> **Your objective**: The material below holds pictures; leave them out, and copy exactly, and only, the lines from the one with "grey spinning top: 4 -> 2" through the last.

> **Given information**:
----------------
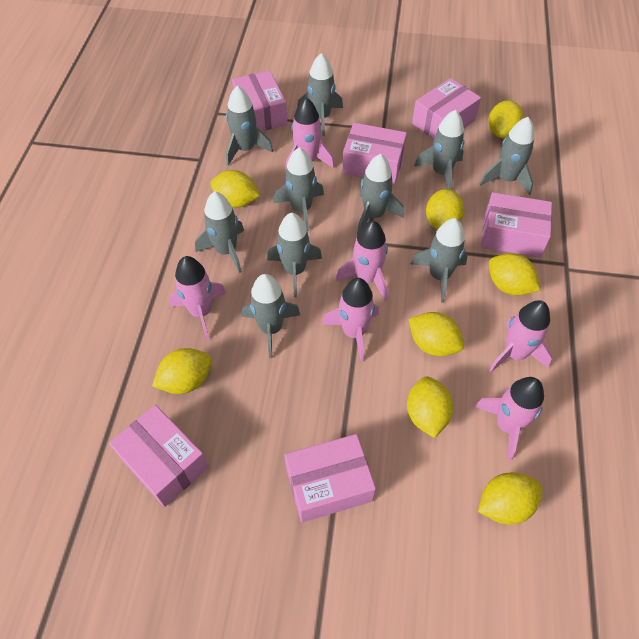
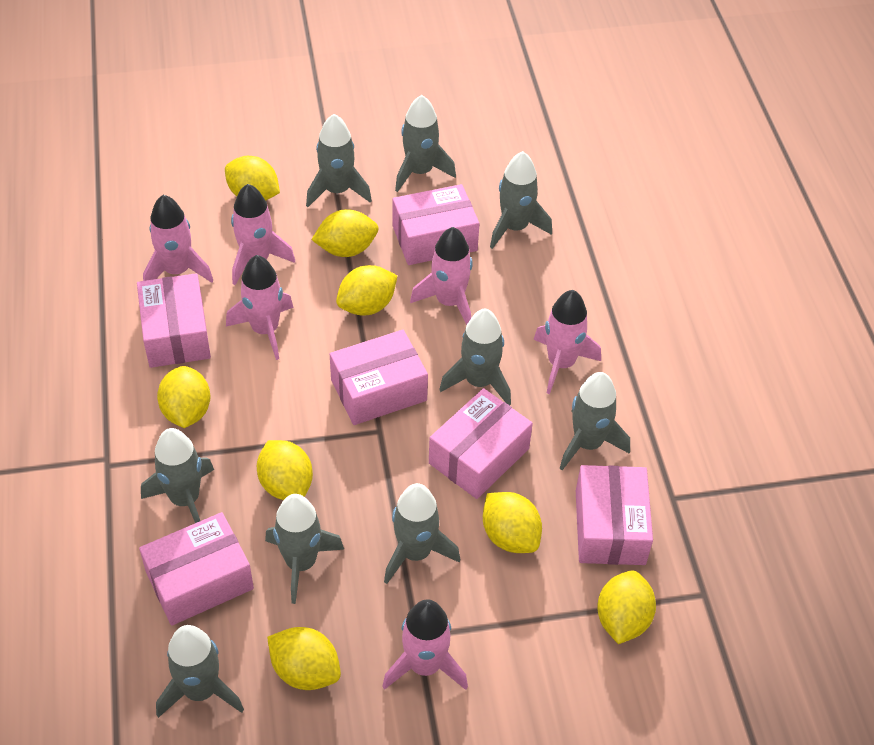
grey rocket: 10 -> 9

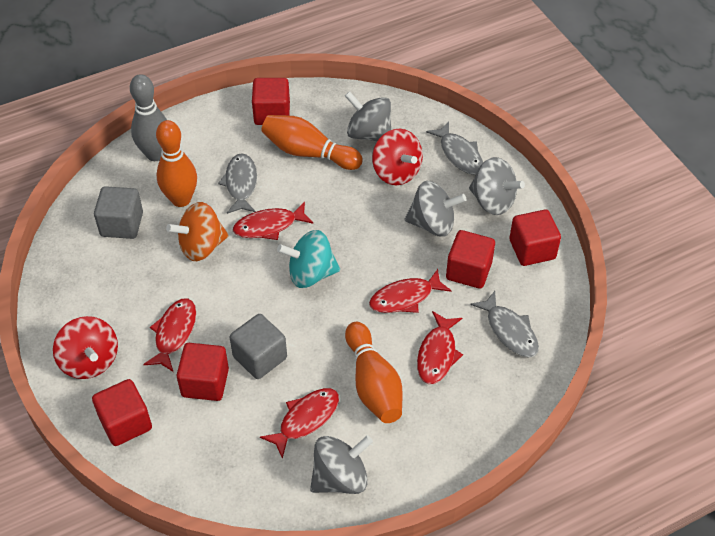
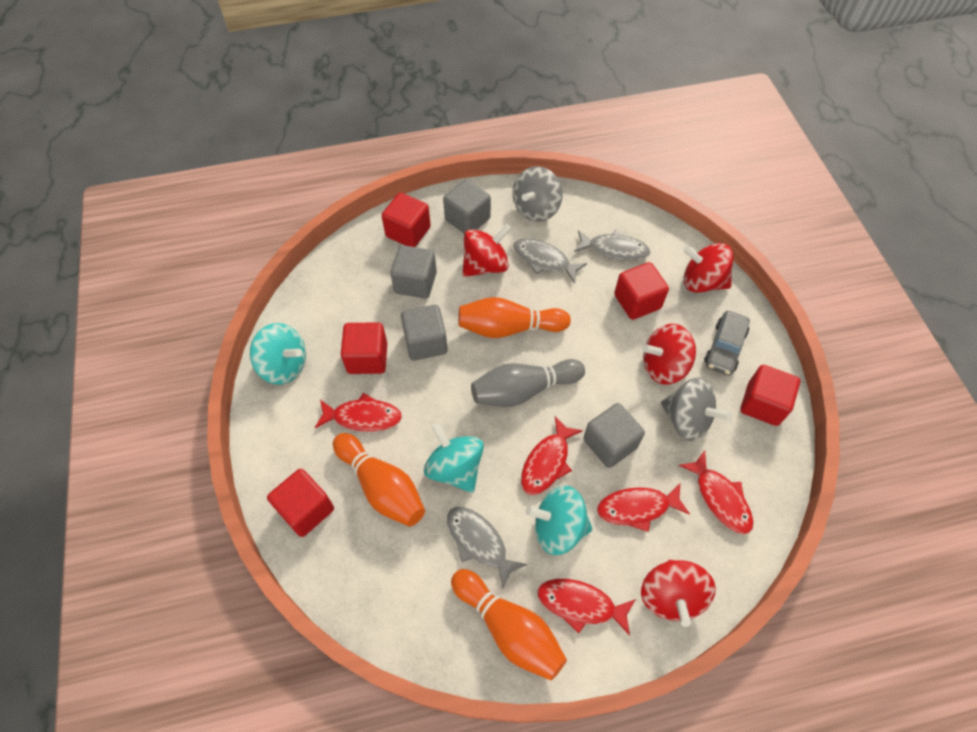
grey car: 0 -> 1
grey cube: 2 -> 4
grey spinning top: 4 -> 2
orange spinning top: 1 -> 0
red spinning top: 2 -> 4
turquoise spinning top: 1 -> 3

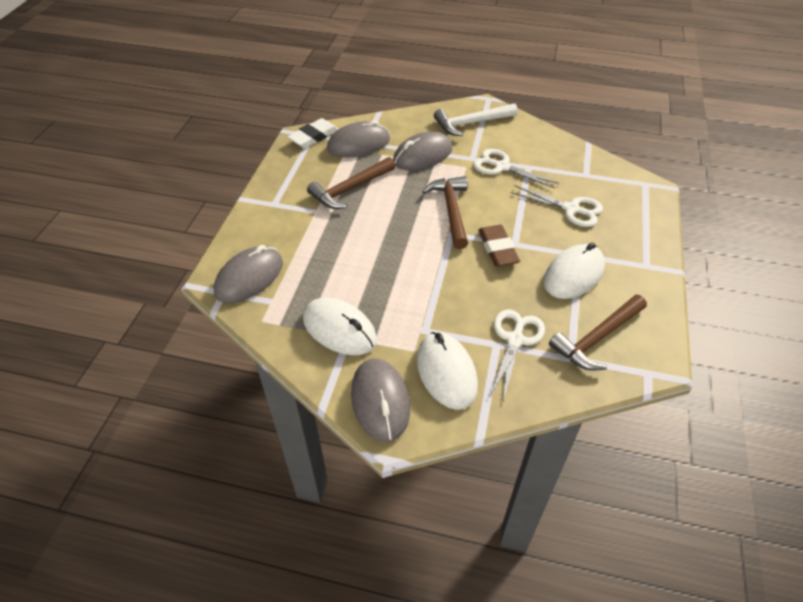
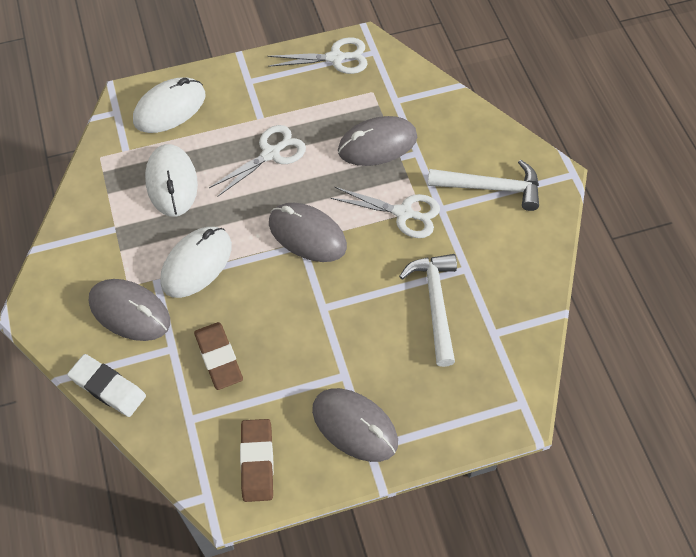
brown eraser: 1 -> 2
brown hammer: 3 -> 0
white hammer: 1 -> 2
----------------
> **Answer for the task**:
grey spinning top: 4 -> 2
orange spinning top: 1 -> 0
red spinning top: 2 -> 4
turquoise spinning top: 1 -> 3

brown eraser: 1 -> 2
brown hammer: 3 -> 0
white hammer: 1 -> 2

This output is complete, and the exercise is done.